* What needs to be done *
Locate each line below that includes "white" and reproduce it.
##### Provided records
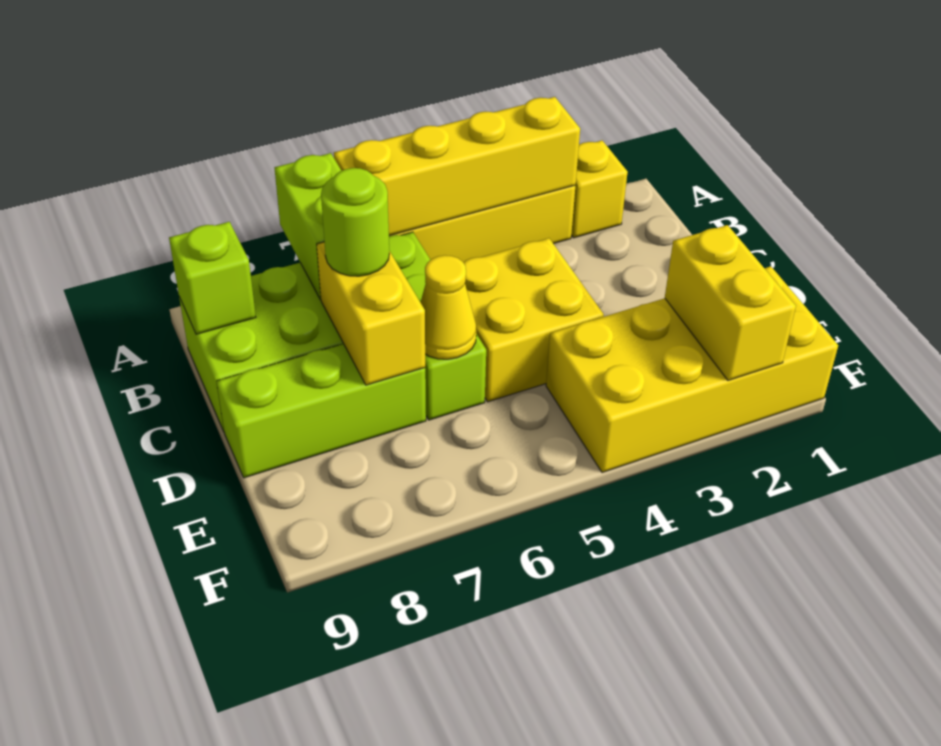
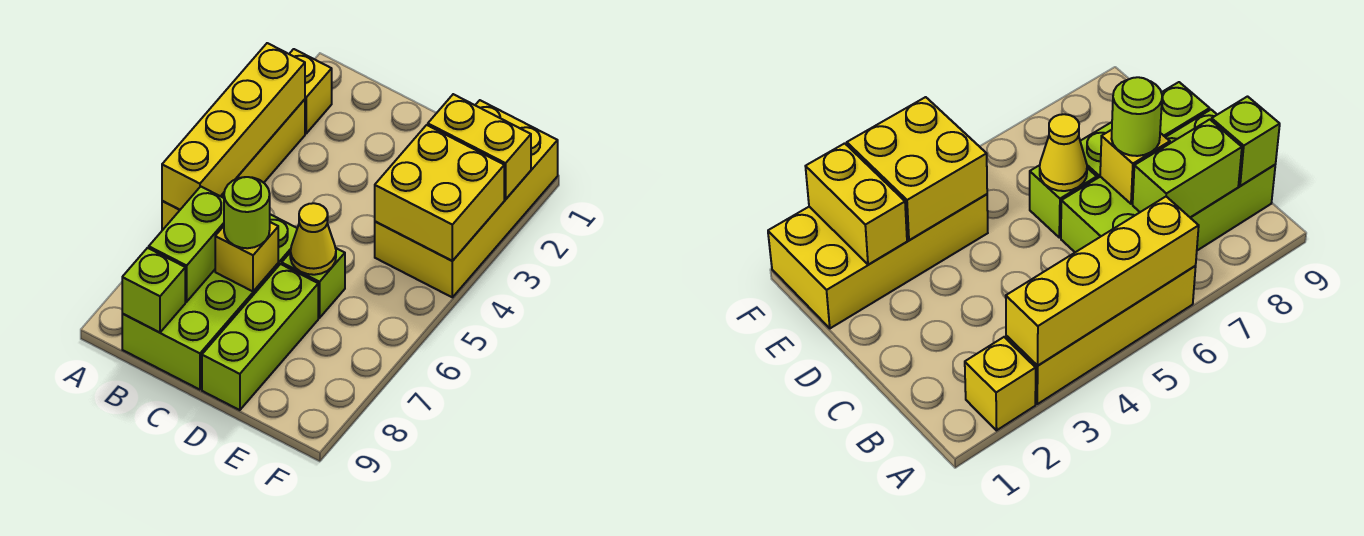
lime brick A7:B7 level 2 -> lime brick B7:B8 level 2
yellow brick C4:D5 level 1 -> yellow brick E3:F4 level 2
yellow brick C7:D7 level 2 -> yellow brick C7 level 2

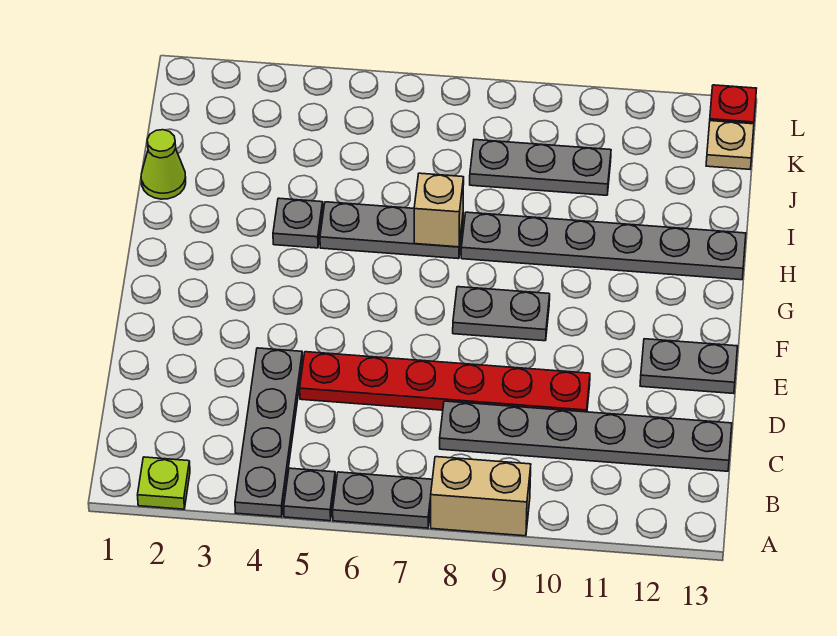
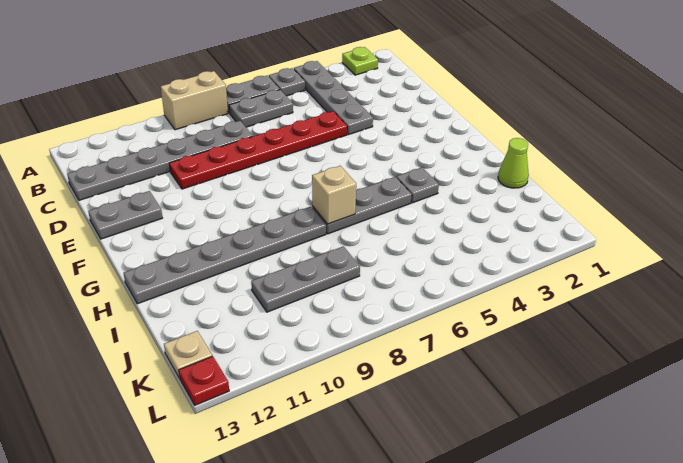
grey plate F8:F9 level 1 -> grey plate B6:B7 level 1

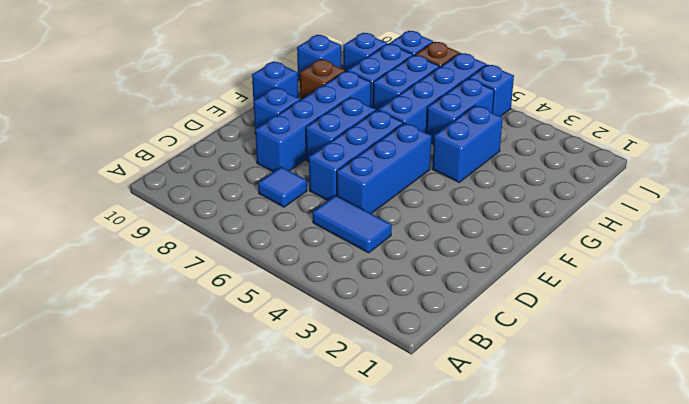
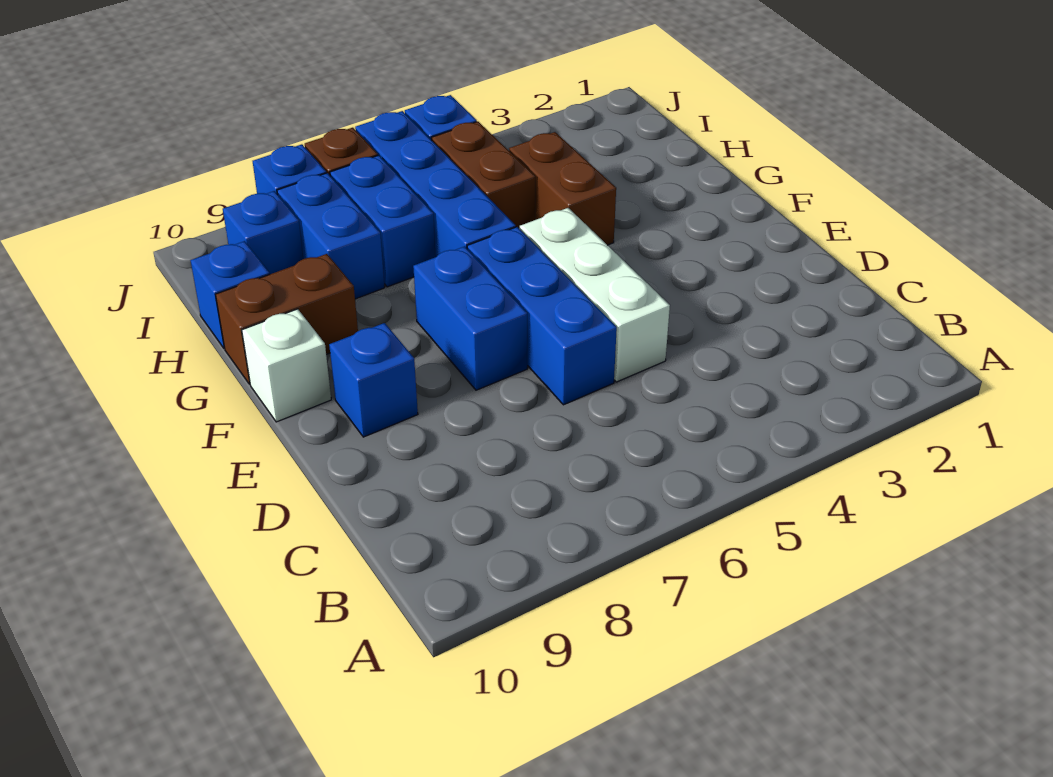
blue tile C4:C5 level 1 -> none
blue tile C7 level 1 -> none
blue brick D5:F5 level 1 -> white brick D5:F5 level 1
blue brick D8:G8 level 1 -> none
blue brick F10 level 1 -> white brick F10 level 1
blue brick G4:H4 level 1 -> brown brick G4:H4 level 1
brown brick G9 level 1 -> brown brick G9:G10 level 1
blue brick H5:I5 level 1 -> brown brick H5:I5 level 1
##########
* Task result *
blue brick D5:F5 level 1 -> white brick D5:F5 level 1
blue brick F10 level 1 -> white brick F10 level 1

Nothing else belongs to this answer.